◆ Task to carry out
Reproduce the listing word for word, leaving every picture behind.

◆ Dataset section
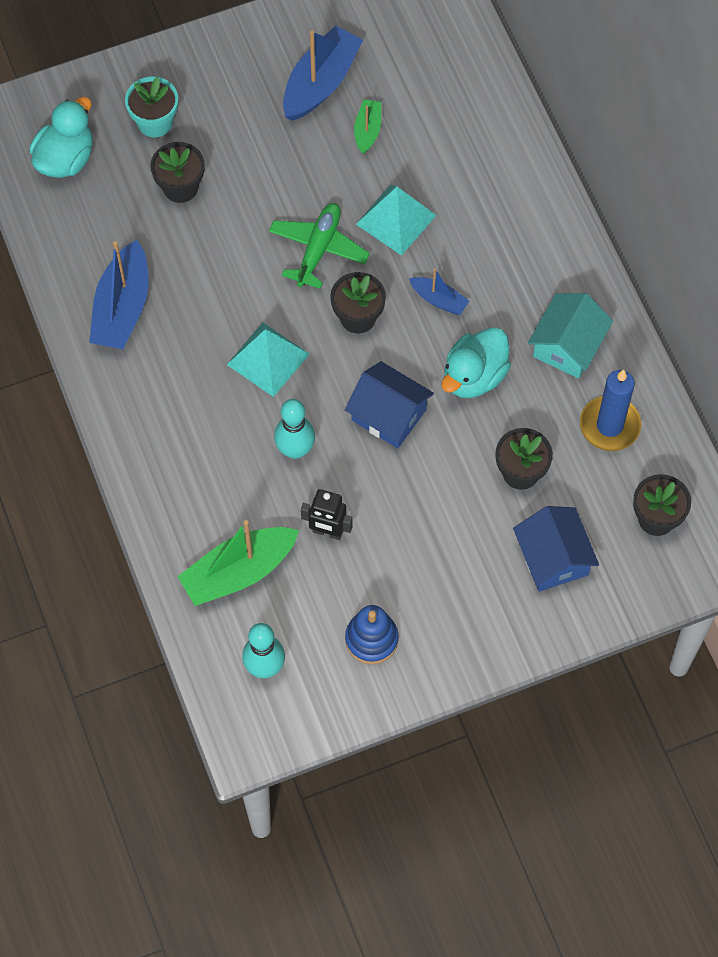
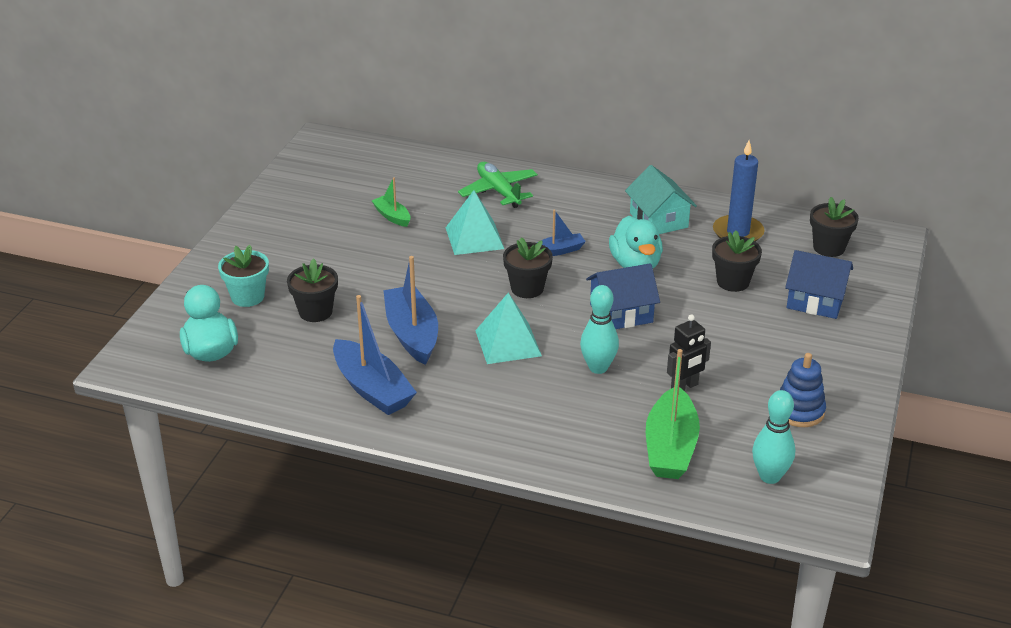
camera: 50 degrees left, 30 degrees down
(318, 249) = (451, 279): green plane -> green plane (499, 191)
(320, 83) = (329, 217): blue boat -> blue boat (412, 334)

◆ Answer section
camera: 50 degrees left, 30 degrees down
(318, 249) = (451, 279): green plane -> green plane (499, 191)
(320, 83) = (329, 217): blue boat -> blue boat (412, 334)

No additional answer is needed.